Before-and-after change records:
== == ==
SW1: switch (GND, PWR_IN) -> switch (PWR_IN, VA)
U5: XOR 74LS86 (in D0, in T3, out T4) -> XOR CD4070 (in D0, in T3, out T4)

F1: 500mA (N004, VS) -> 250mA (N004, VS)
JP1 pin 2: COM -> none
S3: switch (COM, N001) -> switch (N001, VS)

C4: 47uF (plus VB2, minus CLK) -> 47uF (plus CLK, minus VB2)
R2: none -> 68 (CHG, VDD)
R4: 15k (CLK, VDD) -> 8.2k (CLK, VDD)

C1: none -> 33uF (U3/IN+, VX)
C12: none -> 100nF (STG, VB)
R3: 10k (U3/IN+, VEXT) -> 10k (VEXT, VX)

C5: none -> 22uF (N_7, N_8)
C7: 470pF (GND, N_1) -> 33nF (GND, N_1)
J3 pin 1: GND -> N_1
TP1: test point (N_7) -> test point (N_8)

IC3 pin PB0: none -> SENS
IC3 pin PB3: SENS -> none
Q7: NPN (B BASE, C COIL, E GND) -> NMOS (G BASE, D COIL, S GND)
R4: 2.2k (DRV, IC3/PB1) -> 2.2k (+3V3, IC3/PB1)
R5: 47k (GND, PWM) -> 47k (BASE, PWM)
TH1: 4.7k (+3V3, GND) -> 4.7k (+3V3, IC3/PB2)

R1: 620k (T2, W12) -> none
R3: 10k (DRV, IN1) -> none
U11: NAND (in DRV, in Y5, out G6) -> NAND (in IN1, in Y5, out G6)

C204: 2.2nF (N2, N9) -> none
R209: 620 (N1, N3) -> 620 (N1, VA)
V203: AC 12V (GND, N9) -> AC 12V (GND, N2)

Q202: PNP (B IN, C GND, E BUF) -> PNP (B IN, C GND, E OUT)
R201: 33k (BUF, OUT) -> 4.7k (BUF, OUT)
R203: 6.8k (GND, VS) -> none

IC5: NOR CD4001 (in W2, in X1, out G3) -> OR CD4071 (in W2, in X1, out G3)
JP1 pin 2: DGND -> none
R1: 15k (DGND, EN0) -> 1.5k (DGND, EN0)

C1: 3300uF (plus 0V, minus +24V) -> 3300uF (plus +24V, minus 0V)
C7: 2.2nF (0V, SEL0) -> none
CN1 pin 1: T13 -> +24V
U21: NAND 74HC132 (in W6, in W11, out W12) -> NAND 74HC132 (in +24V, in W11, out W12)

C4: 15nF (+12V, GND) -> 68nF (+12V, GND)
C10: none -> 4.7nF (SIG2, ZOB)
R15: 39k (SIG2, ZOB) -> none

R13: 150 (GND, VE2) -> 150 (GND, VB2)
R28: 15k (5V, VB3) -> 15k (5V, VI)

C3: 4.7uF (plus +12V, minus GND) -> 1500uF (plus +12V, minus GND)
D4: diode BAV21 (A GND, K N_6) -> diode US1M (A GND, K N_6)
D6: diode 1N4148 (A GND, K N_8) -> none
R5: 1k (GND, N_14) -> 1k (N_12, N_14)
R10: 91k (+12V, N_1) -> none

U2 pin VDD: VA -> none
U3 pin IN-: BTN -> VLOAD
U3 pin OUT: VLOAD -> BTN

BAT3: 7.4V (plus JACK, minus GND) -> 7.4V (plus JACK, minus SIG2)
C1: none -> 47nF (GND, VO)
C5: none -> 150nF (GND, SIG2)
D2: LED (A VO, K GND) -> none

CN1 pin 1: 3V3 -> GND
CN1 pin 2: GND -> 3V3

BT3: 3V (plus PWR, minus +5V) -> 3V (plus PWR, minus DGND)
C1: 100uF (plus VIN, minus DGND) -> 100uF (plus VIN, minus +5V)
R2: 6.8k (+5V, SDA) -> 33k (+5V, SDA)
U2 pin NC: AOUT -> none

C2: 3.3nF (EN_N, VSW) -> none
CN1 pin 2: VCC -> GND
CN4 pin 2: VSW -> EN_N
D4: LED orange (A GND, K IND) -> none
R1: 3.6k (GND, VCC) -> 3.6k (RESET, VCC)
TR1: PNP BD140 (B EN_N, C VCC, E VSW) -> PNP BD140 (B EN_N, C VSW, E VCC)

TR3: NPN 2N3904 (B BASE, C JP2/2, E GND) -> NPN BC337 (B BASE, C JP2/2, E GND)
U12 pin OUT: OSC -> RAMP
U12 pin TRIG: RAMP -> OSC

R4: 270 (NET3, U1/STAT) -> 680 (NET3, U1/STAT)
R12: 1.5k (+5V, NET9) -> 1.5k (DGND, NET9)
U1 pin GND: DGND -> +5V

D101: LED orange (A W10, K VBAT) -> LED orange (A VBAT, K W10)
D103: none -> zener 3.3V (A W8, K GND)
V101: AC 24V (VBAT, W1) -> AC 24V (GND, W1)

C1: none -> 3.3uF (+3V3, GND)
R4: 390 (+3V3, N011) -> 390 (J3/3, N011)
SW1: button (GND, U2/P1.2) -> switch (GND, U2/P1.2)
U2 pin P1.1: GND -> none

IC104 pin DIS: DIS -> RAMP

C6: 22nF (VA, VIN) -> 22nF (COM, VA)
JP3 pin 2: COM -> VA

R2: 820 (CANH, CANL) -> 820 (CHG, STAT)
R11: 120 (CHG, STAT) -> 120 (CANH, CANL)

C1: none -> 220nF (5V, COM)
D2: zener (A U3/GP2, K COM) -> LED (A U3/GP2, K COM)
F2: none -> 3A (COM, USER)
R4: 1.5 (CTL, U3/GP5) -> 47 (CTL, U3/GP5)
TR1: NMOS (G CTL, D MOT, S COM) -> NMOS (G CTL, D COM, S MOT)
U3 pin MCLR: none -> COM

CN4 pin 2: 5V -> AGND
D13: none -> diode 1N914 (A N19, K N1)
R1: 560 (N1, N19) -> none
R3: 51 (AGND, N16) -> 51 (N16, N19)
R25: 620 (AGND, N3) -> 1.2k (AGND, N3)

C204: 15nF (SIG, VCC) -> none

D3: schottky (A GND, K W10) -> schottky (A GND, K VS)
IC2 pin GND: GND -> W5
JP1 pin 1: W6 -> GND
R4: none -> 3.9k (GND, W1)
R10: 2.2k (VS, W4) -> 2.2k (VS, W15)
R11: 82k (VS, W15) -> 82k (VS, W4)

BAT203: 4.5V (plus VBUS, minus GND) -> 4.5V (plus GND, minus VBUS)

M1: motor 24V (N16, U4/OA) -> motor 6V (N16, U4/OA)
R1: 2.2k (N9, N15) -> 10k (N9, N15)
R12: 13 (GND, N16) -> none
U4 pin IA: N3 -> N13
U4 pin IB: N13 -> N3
== == ==
Task:
From the first line above through the line that contains "TP1: test point (N_7) -> test point (N_8)", quote each line exactly. Output nothing more.

Your solution:
SW1: switch (GND, PWR_IN) -> switch (PWR_IN, VA)
U5: XOR 74LS86 (in D0, in T3, out T4) -> XOR CD4070 (in D0, in T3, out T4)

F1: 500mA (N004, VS) -> 250mA (N004, VS)
JP1 pin 2: COM -> none
S3: switch (COM, N001) -> switch (N001, VS)

C4: 47uF (plus VB2, minus CLK) -> 47uF (plus CLK, minus VB2)
R2: none -> 68 (CHG, VDD)
R4: 15k (CLK, VDD) -> 8.2k (CLK, VDD)

C1: none -> 33uF (U3/IN+, VX)
C12: none -> 100nF (STG, VB)
R3: 10k (U3/IN+, VEXT) -> 10k (VEXT, VX)

C5: none -> 22uF (N_7, N_8)
C7: 470pF (GND, N_1) -> 33nF (GND, N_1)
J3 pin 1: GND -> N_1
TP1: test point (N_7) -> test point (N_8)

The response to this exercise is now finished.